> [Rows]:

┌──

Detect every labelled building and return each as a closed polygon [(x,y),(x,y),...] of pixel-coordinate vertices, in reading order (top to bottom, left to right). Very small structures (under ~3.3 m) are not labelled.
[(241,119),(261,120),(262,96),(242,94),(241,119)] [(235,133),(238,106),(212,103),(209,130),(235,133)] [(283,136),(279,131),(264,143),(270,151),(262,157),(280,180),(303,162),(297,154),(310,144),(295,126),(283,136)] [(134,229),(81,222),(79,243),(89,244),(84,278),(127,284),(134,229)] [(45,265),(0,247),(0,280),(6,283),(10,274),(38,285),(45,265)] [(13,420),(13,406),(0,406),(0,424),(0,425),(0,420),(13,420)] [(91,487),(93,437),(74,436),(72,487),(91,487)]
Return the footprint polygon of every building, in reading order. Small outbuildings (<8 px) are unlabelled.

└──
┌──

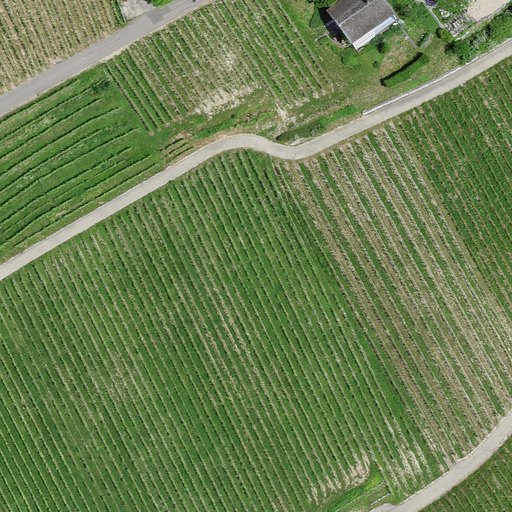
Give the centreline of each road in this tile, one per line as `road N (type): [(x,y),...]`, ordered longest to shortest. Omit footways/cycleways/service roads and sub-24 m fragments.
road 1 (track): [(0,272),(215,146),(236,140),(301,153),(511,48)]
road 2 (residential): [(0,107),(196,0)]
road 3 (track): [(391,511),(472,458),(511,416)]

└──

> [Work instructions]:
Count the lines of the material above that contain the word "each", matching case exactly, and reply with the number only.

> [Solution to the exercise]:
2